_Material for this task_.
▼

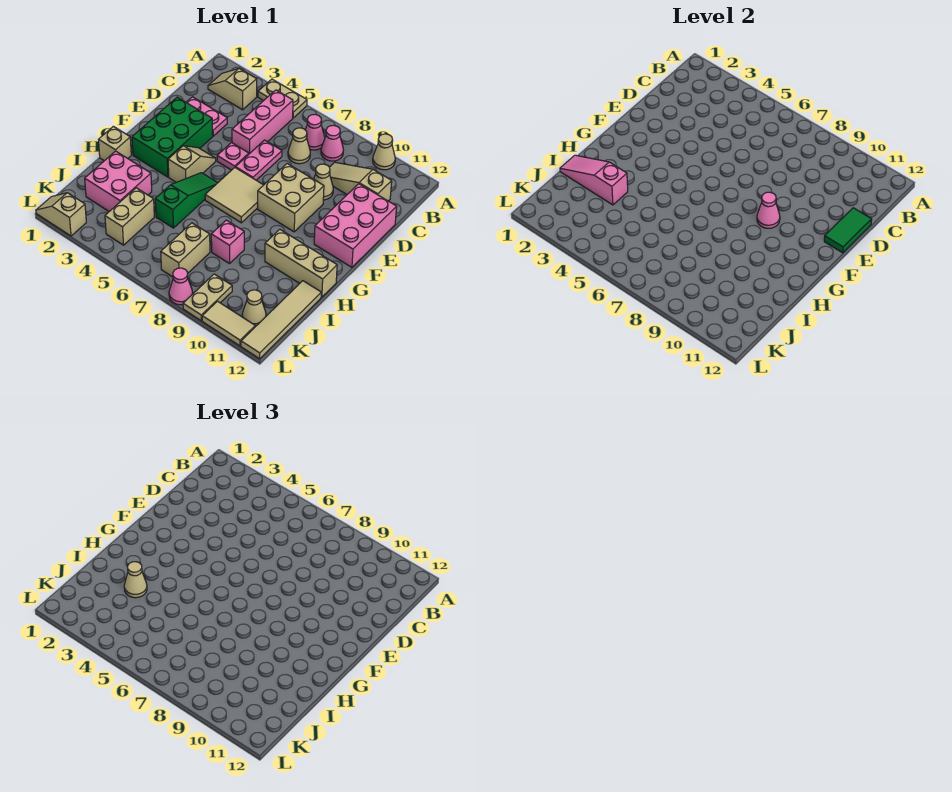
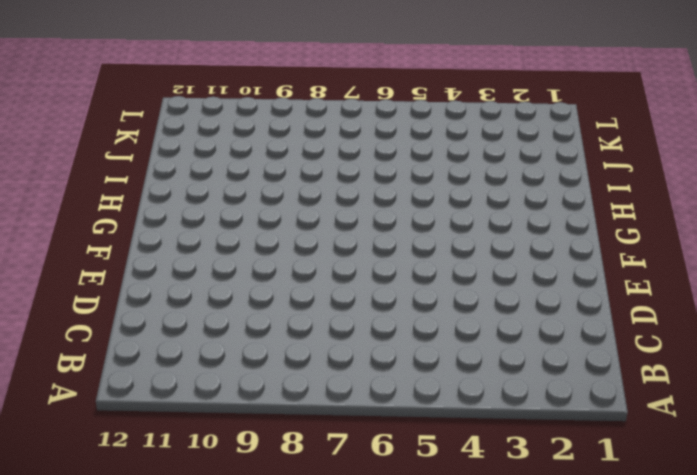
none -> tan plate A4:A5 level 1
none -> tan cone A10 level 1
none -> tan slope B2:B3 level 1 top 3
none -> pink brick B5:D5 level 1

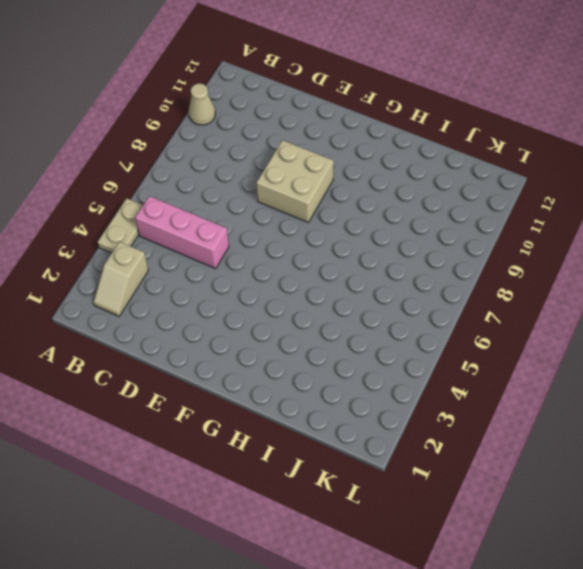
none -> pink cone B7 level 1
none -> pink cone B8 level 1
none -> tan cone C7 level 1
none -> tan slope C9:C11 level 1 top 11

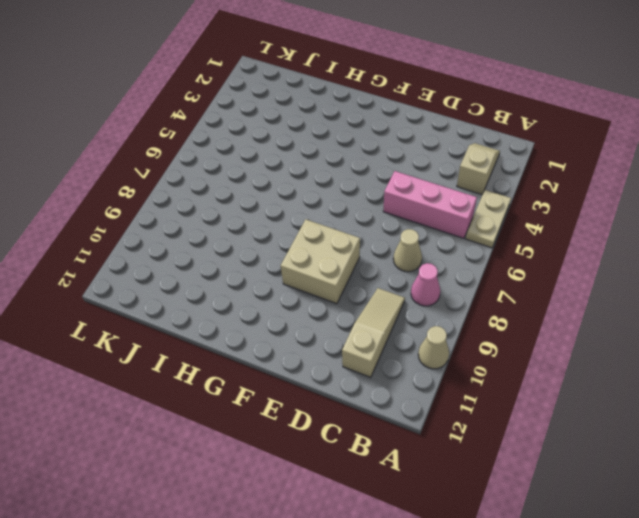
none -> pink cone B7 level 1
none -> pink plate D2:D3 level 1
none -> pink plate D6:E6 level 1
none -> tan cone D9 level 1

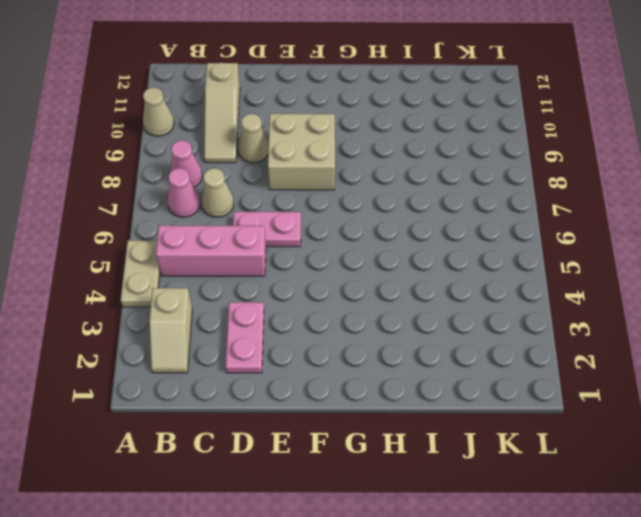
none -> pink brick D11:F12 level 1
none -> green brick E2:G3 level 1
none -> pink plate E5 level 1
none -> tan slope F4:G4 level 1 top G

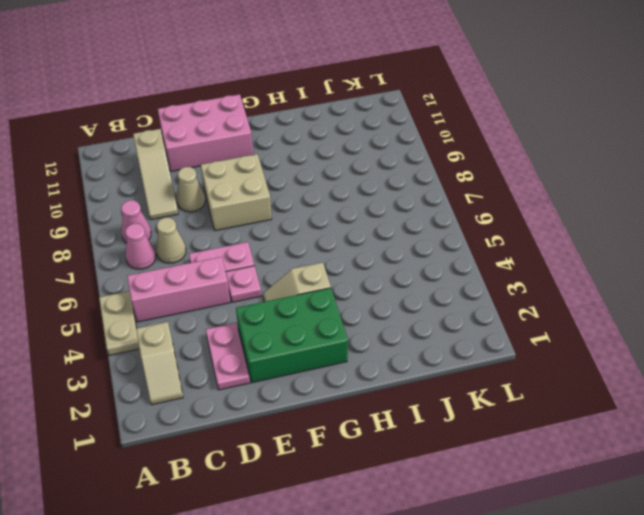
none -> tan cone A10 level 1
none -> tan tile F6:G7 level 1
none -> green slope G5:I5 level 1 top I
none -> tan brick H1 level 1

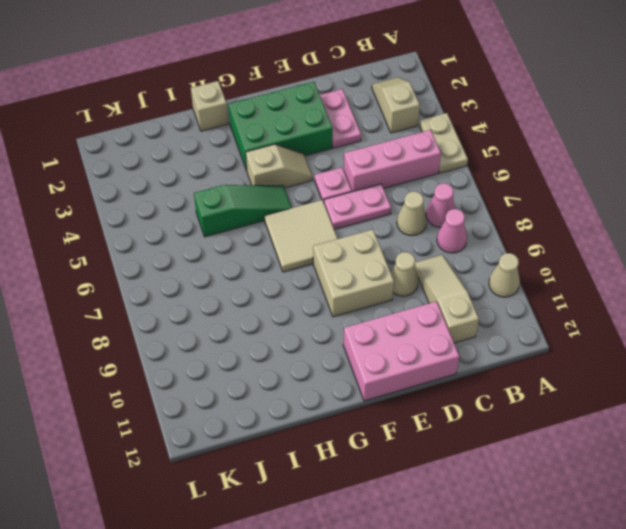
none -> tan brick H10:H12 level 1
none -> pink brick I2:J3 level 1
none -> pink brick I8 level 1
none -> tan tile I12:L12 level 1

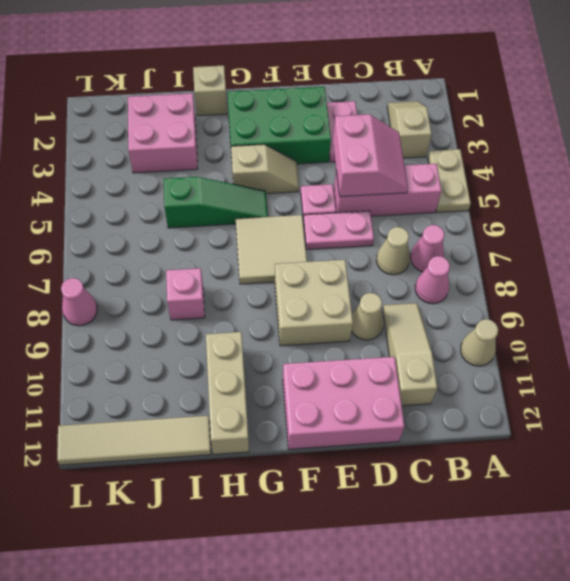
pink slope C4:D5 level 2 top D -> none
none -> tan brick J4:K4 level 1
none -> tan brick J7:K7 level 1
none -> tan plate K9:L9 level 1
none -> tan cone K11 level 1

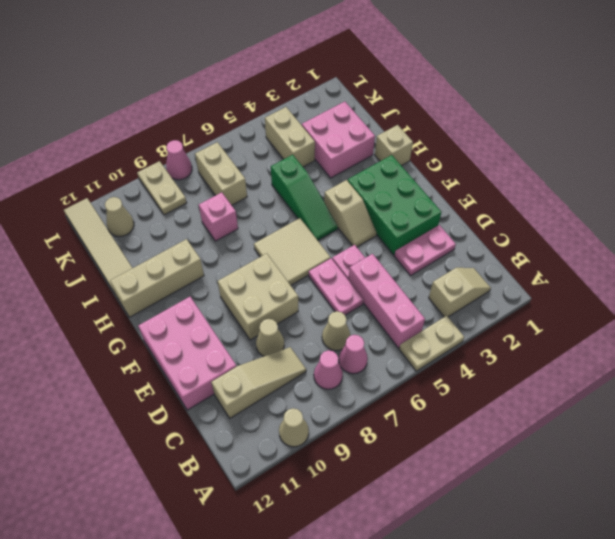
none -> tan slope L1:L2 level 1 top 2
none -> tan tile L10:L11 level 1
none -> green tile D12:E12 level 2
none -> pink cone F9 level 2

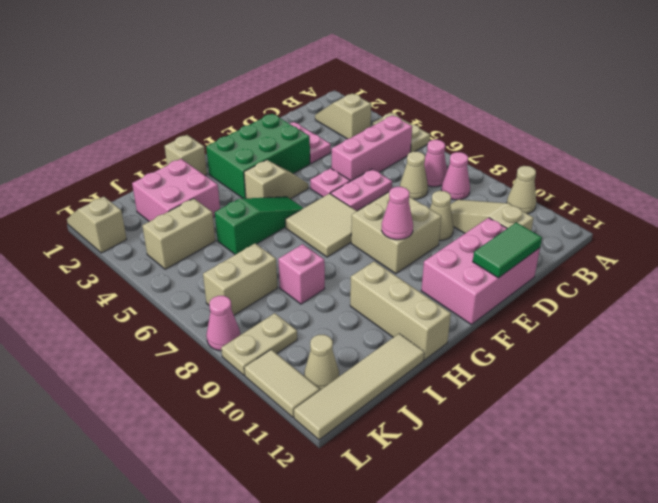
none -> pink slope I1:I3 level 2 top 3
none -> tan cone I3 level 3

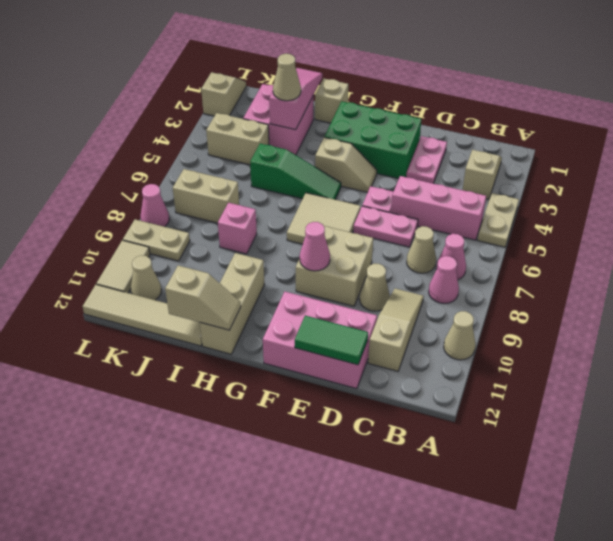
tan slope H12:I12 level 2 top I -> none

▲

_Exercise objective_. The output should be the lines from the one with "none -> pink brick D11:F12 level 1" through the end of the material above, both ends included, printed exactly and nothing else. Drop the pictures.

_Exercise solution_.
none -> pink brick D11:F12 level 1
none -> green brick E2:G3 level 1
none -> pink plate E5 level 1
none -> tan slope F4:G4 level 1 top G

none -> tan cone A10 level 1
none -> tan tile F6:G7 level 1
none -> green slope G5:I5 level 1 top I
none -> tan brick H1 level 1

none -> tan brick H10:H12 level 1
none -> pink brick I2:J3 level 1
none -> pink brick I8 level 1
none -> tan tile I12:L12 level 1

pink slope C4:D5 level 2 top D -> none
none -> tan brick J4:K4 level 1
none -> tan brick J7:K7 level 1
none -> tan plate K9:L9 level 1
none -> tan cone K11 level 1

none -> tan slope L1:L2 level 1 top 2
none -> tan tile L10:L11 level 1
none -> green tile D12:E12 level 2
none -> pink cone F9 level 2

none -> pink slope I1:I3 level 2 top 3
none -> tan cone I3 level 3

tan slope H12:I12 level 2 top I -> none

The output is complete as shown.